» **Exercise objective**
Each line of the data has to be written out again exactly as shown.
-- Data extract follows --
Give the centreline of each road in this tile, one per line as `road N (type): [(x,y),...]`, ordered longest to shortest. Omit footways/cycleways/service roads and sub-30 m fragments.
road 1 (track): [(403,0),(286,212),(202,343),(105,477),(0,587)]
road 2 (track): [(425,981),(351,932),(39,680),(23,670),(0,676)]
-- Data extract concluded --
» **Response below**
Give the centreline of each road in this tile, one per line as `road N (type): [(x,y),...]`, ordered longest to shortest. Omit footways/cycleways/service roads and sub-30 m fragments.
road 1 (track): [(403,0),(286,212),(202,343),(105,477),(0,587)]
road 2 (track): [(425,981),(351,932),(39,680),(23,670),(0,676)]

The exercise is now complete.